— Assigned task —
Search the entries for the word "triangle". Copy every line that holds it.

[[ Available records, beginning ]]

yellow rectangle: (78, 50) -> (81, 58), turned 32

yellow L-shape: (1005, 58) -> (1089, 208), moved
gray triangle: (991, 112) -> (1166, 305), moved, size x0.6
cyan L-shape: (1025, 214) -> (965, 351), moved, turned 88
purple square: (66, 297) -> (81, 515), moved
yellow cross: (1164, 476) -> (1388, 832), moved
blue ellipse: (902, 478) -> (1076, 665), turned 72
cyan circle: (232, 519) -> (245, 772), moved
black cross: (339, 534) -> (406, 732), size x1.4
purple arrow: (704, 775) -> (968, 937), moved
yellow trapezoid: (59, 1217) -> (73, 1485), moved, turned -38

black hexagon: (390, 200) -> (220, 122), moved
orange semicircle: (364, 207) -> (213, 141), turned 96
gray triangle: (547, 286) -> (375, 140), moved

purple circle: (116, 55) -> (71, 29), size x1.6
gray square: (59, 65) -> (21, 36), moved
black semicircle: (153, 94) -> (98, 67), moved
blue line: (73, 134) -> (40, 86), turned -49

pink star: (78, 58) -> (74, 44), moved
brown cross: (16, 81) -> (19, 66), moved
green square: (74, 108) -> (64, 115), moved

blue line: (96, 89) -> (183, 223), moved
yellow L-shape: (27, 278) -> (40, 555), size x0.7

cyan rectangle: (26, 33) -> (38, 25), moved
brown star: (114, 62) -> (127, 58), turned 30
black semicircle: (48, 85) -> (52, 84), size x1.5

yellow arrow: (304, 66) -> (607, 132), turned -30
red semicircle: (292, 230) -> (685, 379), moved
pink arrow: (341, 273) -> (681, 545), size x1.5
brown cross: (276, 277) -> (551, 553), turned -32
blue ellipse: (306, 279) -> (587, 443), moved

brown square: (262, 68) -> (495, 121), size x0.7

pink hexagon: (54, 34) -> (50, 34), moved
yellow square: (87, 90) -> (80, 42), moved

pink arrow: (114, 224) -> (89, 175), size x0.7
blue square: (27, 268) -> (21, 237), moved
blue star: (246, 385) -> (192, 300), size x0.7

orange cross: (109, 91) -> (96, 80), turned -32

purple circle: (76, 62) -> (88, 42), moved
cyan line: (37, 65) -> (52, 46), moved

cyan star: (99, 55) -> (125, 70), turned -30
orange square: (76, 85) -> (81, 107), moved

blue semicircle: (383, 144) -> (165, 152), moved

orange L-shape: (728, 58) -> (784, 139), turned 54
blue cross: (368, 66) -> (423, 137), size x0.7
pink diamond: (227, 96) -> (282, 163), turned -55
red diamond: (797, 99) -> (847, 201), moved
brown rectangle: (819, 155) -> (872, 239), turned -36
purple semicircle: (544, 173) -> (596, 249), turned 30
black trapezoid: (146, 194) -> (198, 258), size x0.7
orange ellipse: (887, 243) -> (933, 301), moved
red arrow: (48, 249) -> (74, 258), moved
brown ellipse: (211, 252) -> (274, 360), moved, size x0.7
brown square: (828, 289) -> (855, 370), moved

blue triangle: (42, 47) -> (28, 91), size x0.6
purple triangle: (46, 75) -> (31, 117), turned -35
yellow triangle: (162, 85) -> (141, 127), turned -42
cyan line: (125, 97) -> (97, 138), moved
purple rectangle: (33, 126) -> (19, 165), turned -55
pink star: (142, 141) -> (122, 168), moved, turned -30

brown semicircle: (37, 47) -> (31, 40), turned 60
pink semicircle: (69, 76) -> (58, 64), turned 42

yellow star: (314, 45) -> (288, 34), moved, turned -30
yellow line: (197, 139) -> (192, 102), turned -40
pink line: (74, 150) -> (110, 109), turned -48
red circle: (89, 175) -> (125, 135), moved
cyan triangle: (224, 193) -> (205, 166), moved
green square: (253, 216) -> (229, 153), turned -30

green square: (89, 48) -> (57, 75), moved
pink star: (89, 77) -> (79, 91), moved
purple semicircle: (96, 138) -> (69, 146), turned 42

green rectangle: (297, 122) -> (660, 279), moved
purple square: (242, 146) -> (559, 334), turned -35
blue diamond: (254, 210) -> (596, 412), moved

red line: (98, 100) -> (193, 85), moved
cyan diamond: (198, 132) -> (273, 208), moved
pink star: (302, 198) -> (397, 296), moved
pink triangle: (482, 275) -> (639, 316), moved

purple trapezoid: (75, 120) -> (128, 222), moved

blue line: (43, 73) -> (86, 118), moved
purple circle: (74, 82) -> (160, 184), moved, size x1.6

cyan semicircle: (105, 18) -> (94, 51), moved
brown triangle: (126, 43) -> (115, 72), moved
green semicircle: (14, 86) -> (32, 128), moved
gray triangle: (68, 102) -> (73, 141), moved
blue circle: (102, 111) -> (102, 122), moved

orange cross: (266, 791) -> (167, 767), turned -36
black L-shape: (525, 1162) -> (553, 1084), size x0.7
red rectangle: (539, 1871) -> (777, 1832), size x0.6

[[ Available records, end ]]

— Exercise result —
gray triangle: (991, 112) -> (1166, 305), moved, size x0.6
gray triangle: (547, 286) -> (375, 140), moved
blue triangle: (42, 47) -> (28, 91), size x0.6
purple triangle: (46, 75) -> (31, 117), turned -35
yellow triangle: (162, 85) -> (141, 127), turned -42
cyan triangle: (224, 193) -> (205, 166), moved
pink triangle: (482, 275) -> (639, 316), moved
brown triangle: (126, 43) -> (115, 72), moved
gray triangle: (68, 102) -> (73, 141), moved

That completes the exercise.